Recorded data:
━━━

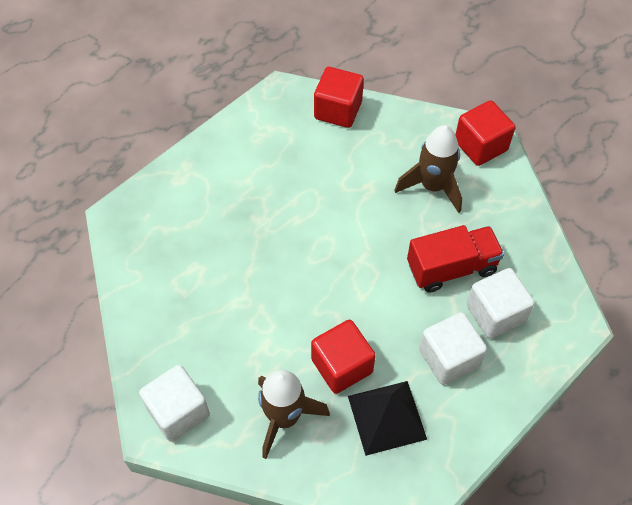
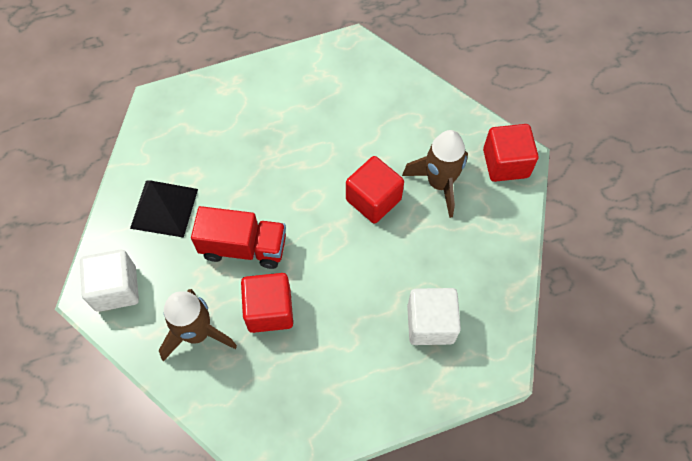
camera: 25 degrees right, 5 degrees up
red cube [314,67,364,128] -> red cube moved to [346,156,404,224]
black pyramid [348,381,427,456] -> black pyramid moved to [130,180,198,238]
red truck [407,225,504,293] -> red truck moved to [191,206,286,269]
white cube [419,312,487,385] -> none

━━━

EXERCISE INSTRUCTIONS.
Write out every line, unchanged, from the one containing "red cube [314,67,364,128]" through the closing line of the data.

SOLUTION BELOW.
red cube [314,67,364,128] -> red cube moved to [346,156,404,224]
black pyramid [348,381,427,456] -> black pyramid moved to [130,180,198,238]
red truck [407,225,504,293] -> red truck moved to [191,206,286,269]
white cube [419,312,487,385] -> none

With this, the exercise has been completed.